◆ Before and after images
+++

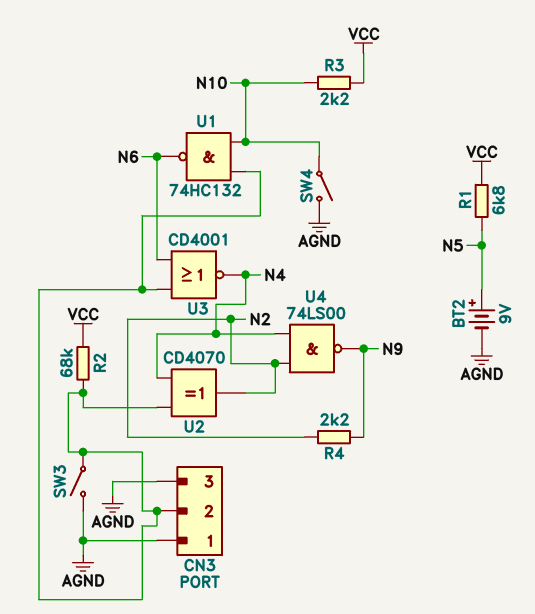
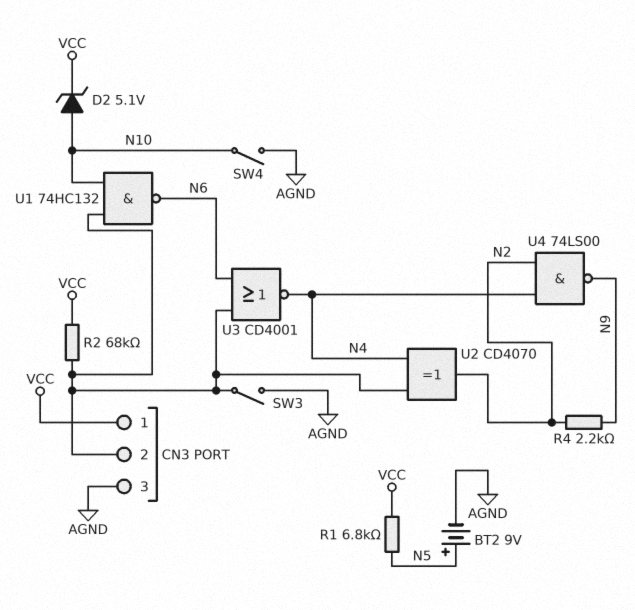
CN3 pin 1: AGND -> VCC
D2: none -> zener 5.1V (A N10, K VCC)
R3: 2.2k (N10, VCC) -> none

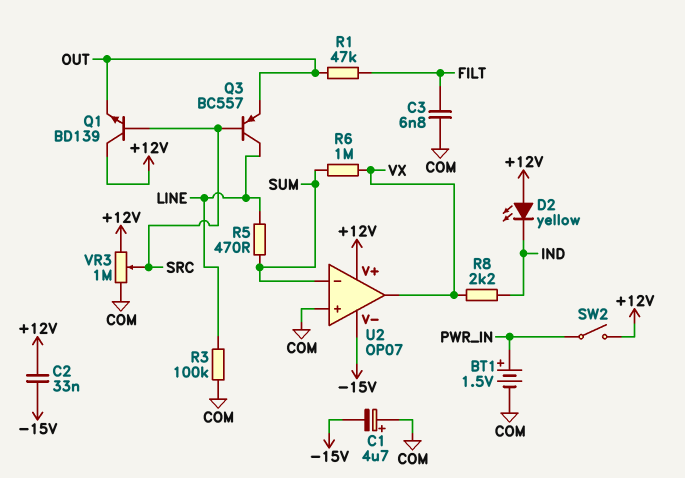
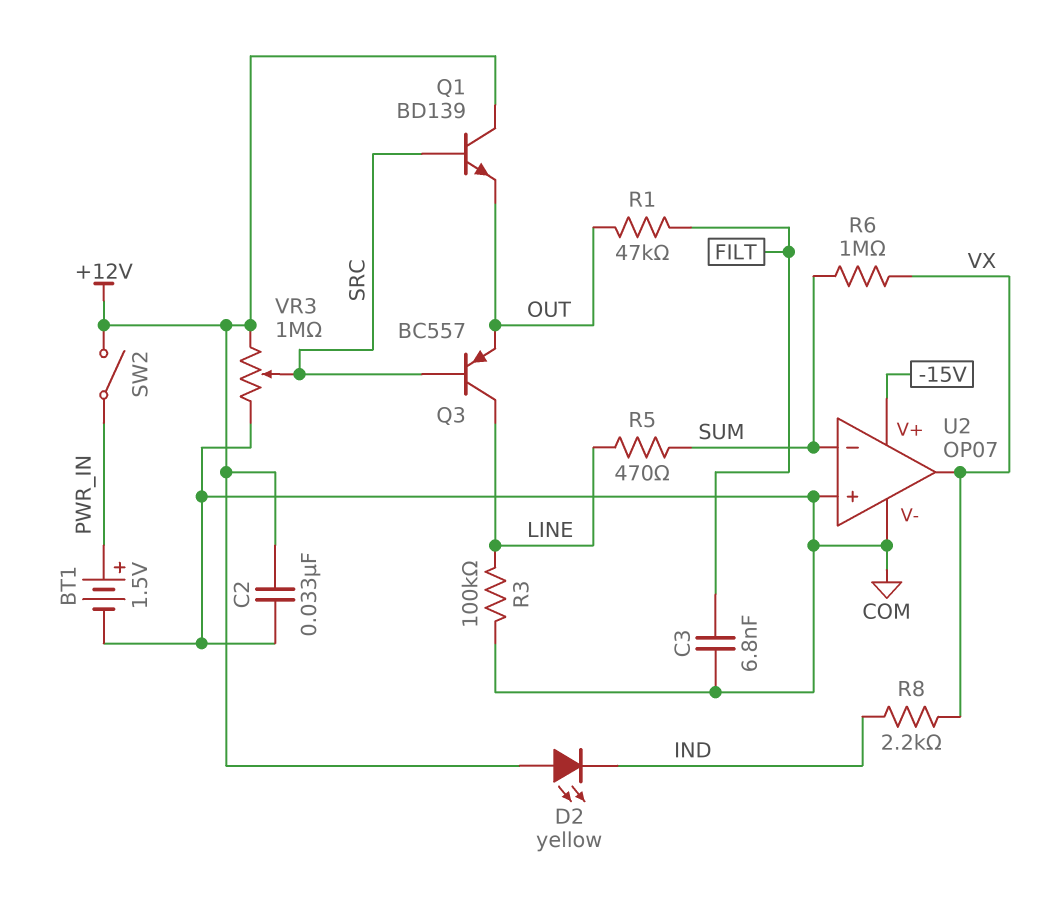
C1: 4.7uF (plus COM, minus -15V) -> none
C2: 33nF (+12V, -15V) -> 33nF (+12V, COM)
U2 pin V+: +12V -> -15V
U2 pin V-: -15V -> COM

+++

◆ DESCRIPTION OF THE TASK
Your task is to retype the records above in full and exactly, omitting the pictures.

◆ RESPONSE AREA
CN3 pin 1: AGND -> VCC
D2: none -> zener 5.1V (A N10, K VCC)
R3: 2.2k (N10, VCC) -> none

C1: 4.7uF (plus COM, minus -15V) -> none
C2: 33nF (+12V, -15V) -> 33nF (+12V, COM)
U2 pin V+: +12V -> -15V
U2 pin V-: -15V -> COM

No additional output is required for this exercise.